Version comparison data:
%%

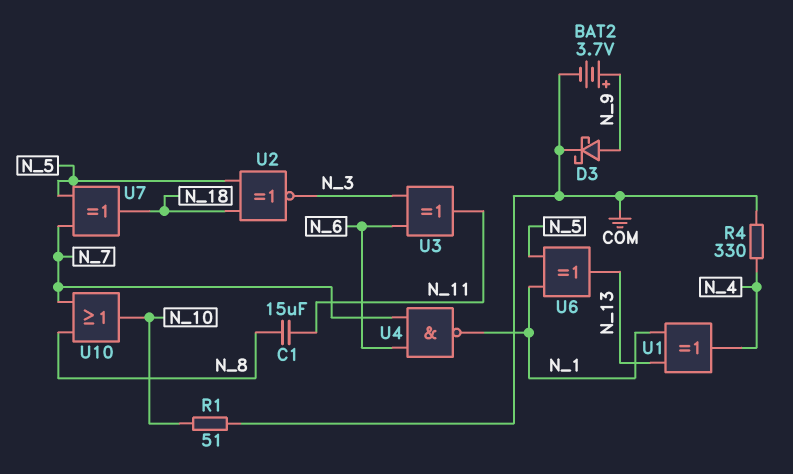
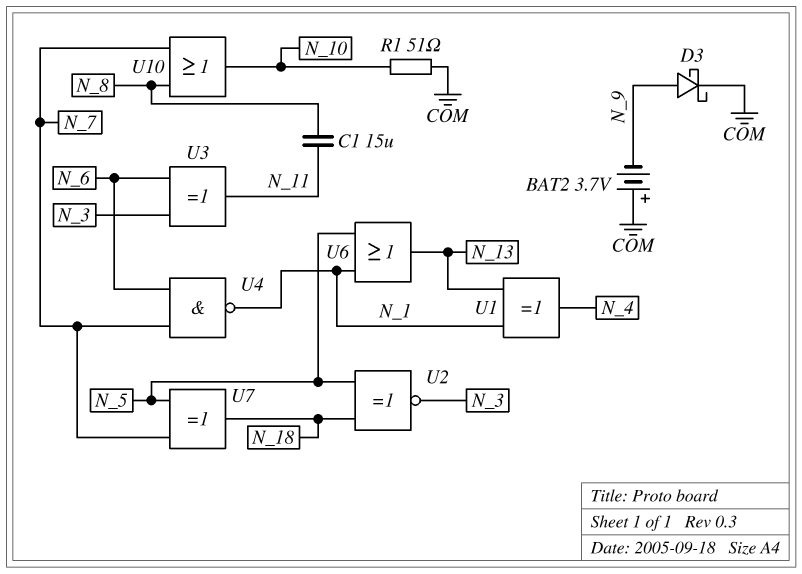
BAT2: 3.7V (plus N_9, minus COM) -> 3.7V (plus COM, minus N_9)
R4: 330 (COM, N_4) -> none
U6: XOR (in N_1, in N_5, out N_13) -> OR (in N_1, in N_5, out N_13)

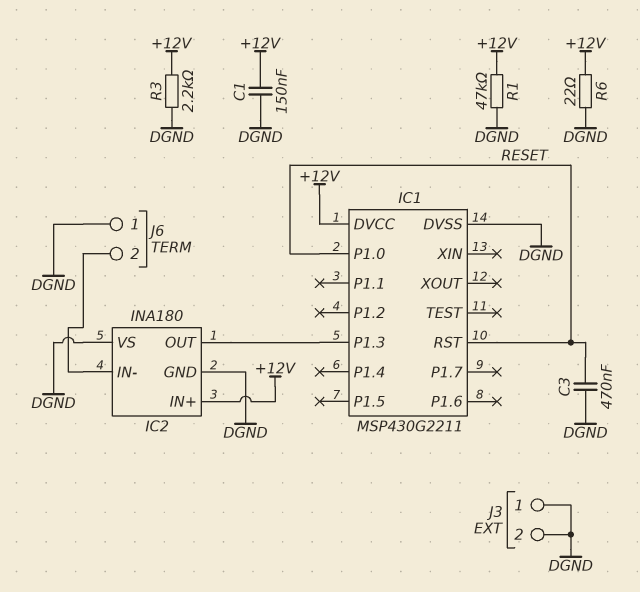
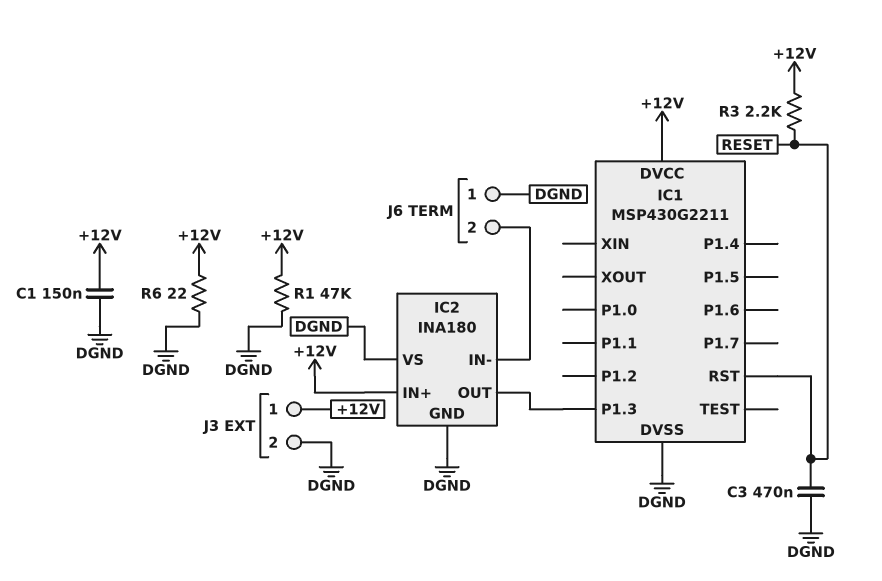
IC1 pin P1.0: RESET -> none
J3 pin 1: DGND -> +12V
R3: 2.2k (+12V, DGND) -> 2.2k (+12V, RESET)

%%

### Your objective
The records above need retyping in full. Omit the pictures, and change nothing else.

### Written response
BAT2: 3.7V (plus N_9, minus COM) -> 3.7V (plus COM, minus N_9)
R4: 330 (COM, N_4) -> none
U6: XOR (in N_1, in N_5, out N_13) -> OR (in N_1, in N_5, out N_13)

IC1 pin P1.0: RESET -> none
J3 pin 1: DGND -> +12V
R3: 2.2k (+12V, DGND) -> 2.2k (+12V, RESET)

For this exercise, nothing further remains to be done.